* [WHAT THE EXERCISE ASKS]: The goal here is an exact copy of the entries below, without their pictures.

------------------------

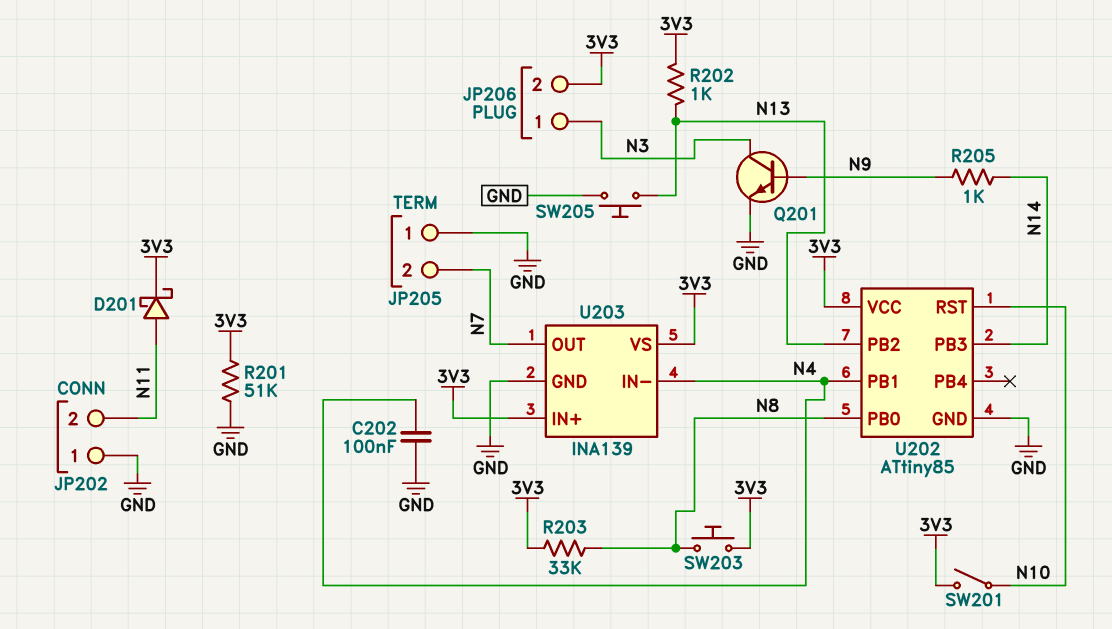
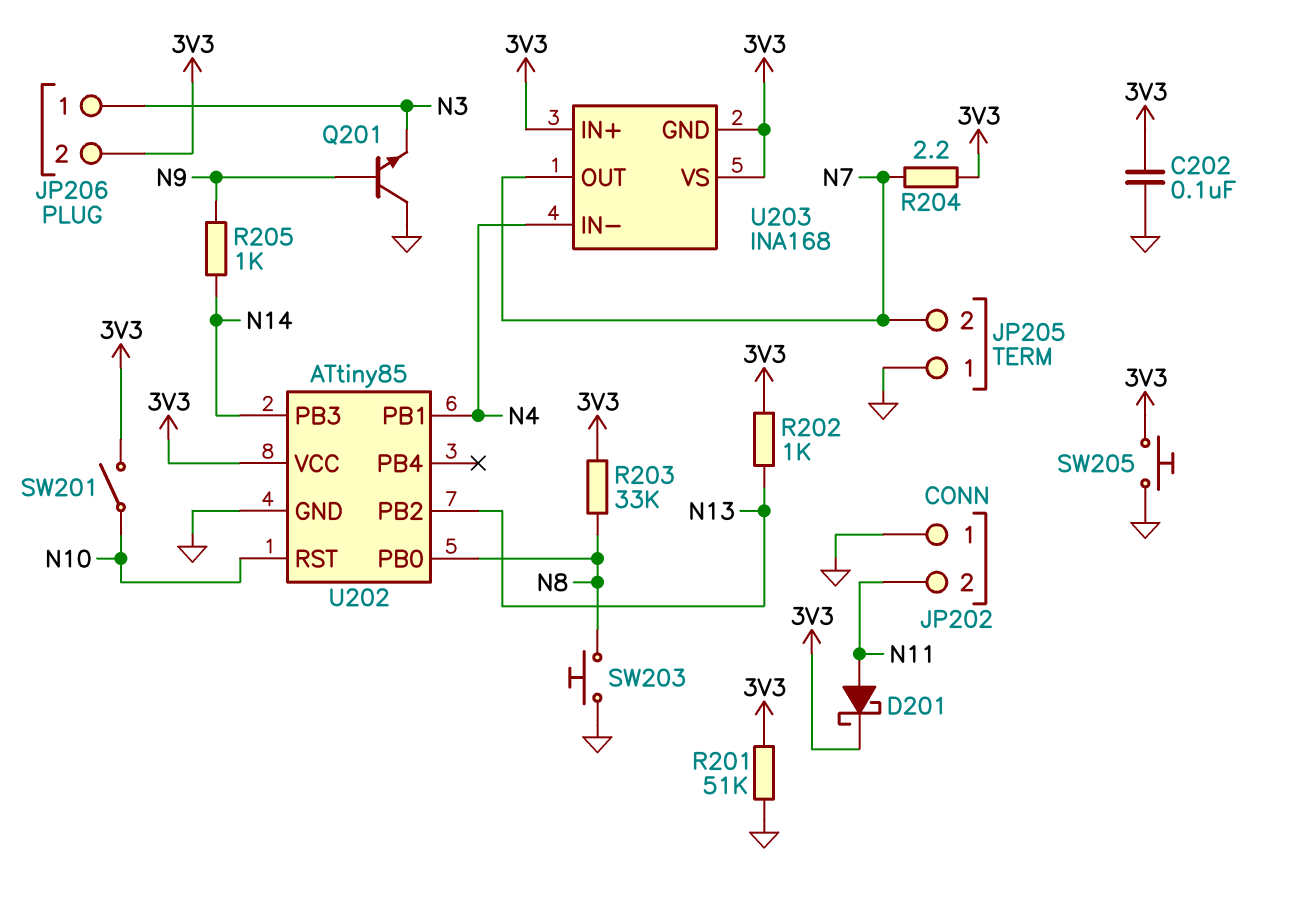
C202: 100nF (GND, N4) -> 100nF (3V3, GND)
Q201: NPN (B N9, C N3, E GND) -> NPN (B N9, C GND, E N3)
R204: none -> 2.2 (3V3, N7)
SW203: button (3V3, N8) -> button (GND, N8)
SW205: button (GND, N13) -> button (3V3, GND)
U203: INA139 -> INA168
U203 pin GND: GND -> 3V3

------------------------

* [ANSWER SPACE]:
C202: 100nF (GND, N4) -> 100nF (3V3, GND)
Q201: NPN (B N9, C N3, E GND) -> NPN (B N9, C GND, E N3)
R204: none -> 2.2 (3V3, N7)
SW203: button (3V3, N8) -> button (GND, N8)
SW205: button (GND, N13) -> button (3V3, GND)
U203: INA139 -> INA168
U203 pin GND: GND -> 3V3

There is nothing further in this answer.